Exercise data >>
--- START ---
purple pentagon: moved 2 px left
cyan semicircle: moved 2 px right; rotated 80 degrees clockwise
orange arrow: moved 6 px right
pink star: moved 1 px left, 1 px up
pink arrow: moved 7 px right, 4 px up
--- END ---
Task item >> Reproduce exactly what is written in the listing above.

Result >>
purple pentagon: moved 2 px left
cyan semicircle: moved 2 px right; rotated 80 degrees clockwise
orange arrow: moved 6 px right
pink star: moved 1 px left, 1 px up
pink arrow: moved 7 px right, 4 px up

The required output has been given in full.